WORK TO BE COMPLETED -
An exact copy of every entry is needed here; the images stay out.

++++ LISTED ENTRIES ++++

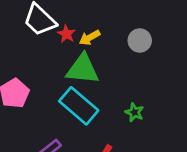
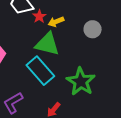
green star: (134, 112) -> (81, 82), size x2.0

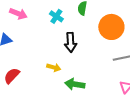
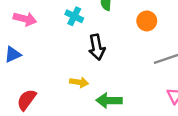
orange circle: (111, 27) -> (147, 21), size x0.6

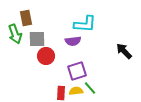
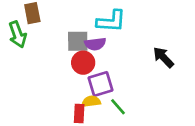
gray square: (37, 39) -> (78, 41), moved
red circle: (46, 56) -> (83, 63), moved
yellow semicircle: (76, 91) -> (91, 101), moved

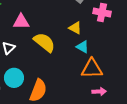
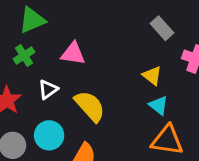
yellow semicircle: (44, 42) -> (90, 106), moved

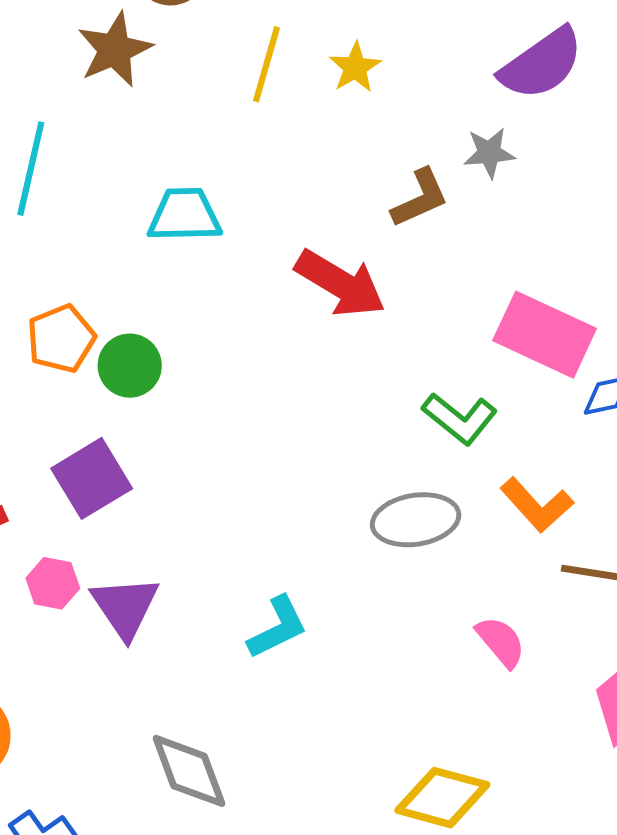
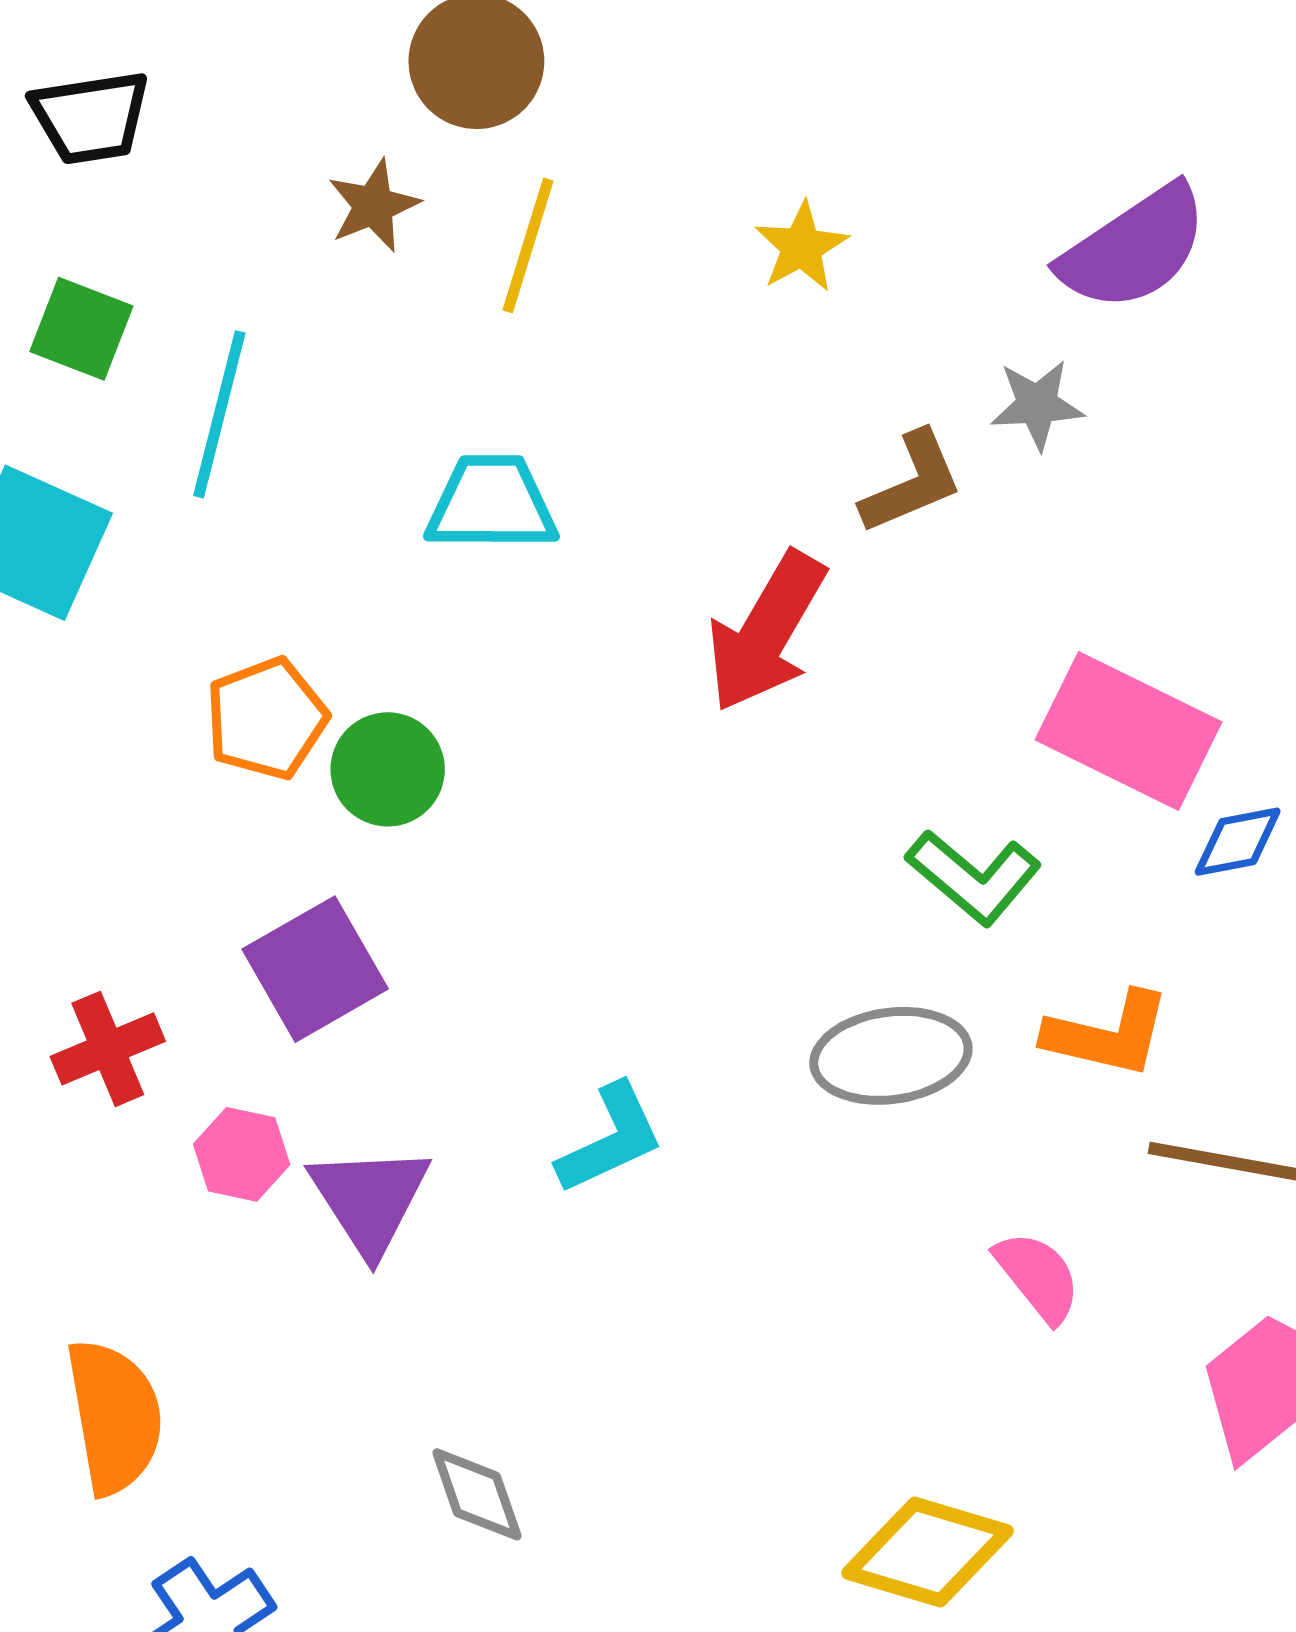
brown star: (115, 50) -> (373, 206), size x0.7
yellow line: (266, 64) -> (528, 245), moved
red arrow: (340, 284) -> (766, 632), turned 88
orange L-shape: (537, 505) -> (1108, 1034), turned -36
cyan L-shape: (278, 627) -> (611, 1139), moved
gray diamond: (189, 771) -> (477, 1494), size x0.7

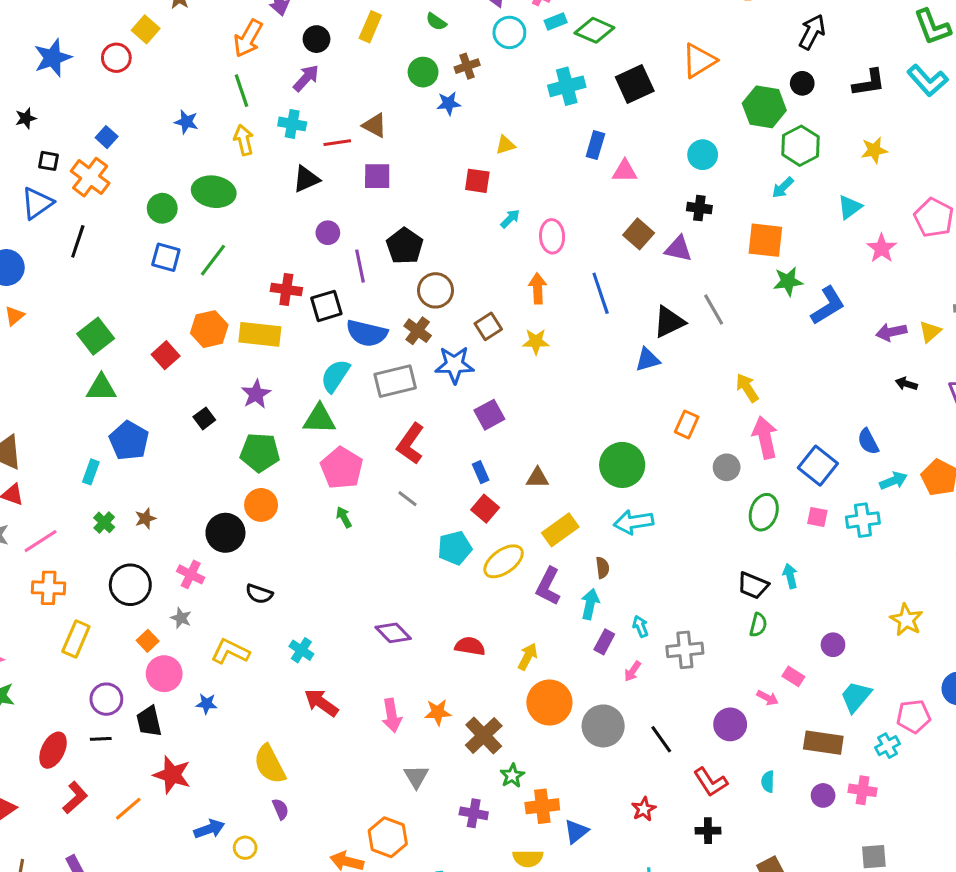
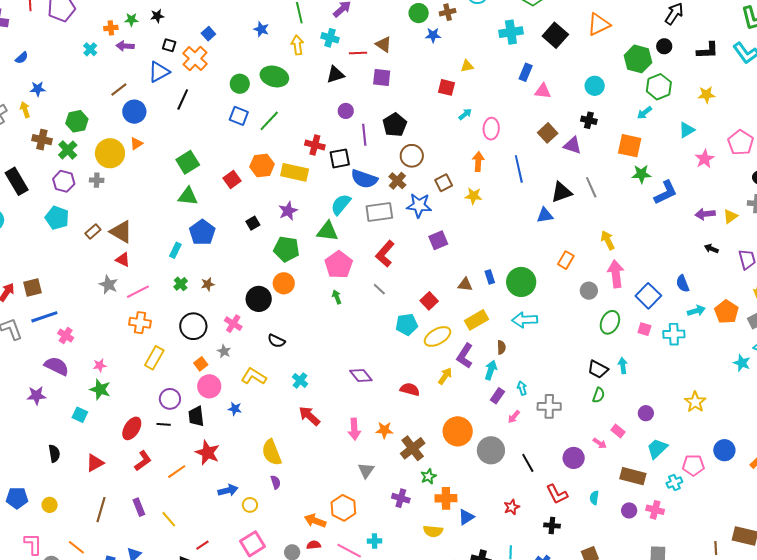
black square: (635, 84) -> (555, 35), turned -30
blue rectangle: (481, 472) -> (490, 277), moved
yellow arrow: (528, 657) -> (445, 376), moved

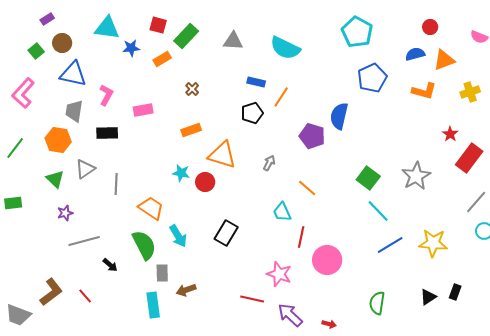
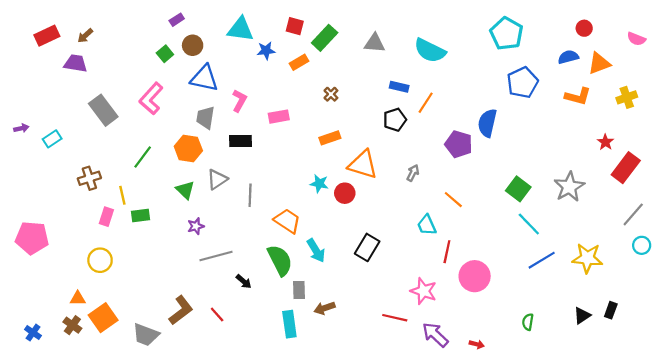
green semicircle: (377, 303) -> (528, 322), size x0.7

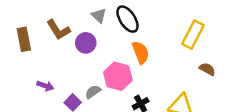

++++

ANSWER SECTION -
green star: (134, 112) -> (81, 82), size x2.0

orange circle: (111, 27) -> (147, 21), size x0.6

gray square: (37, 39) -> (78, 41), moved
red circle: (46, 56) -> (83, 63), moved
yellow semicircle: (76, 91) -> (91, 101), moved

yellow semicircle: (44, 42) -> (90, 106), moved

brown star: (115, 50) -> (373, 206), size x0.7
yellow line: (266, 64) -> (528, 245), moved
red arrow: (340, 284) -> (766, 632), turned 88
orange L-shape: (537, 505) -> (1108, 1034), turned -36
cyan L-shape: (278, 627) -> (611, 1139), moved
gray diamond: (189, 771) -> (477, 1494), size x0.7

black square: (635, 84) -> (555, 35), turned -30
blue rectangle: (481, 472) -> (490, 277), moved
yellow arrow: (528, 657) -> (445, 376), moved

green semicircle: (377, 303) -> (528, 322), size x0.7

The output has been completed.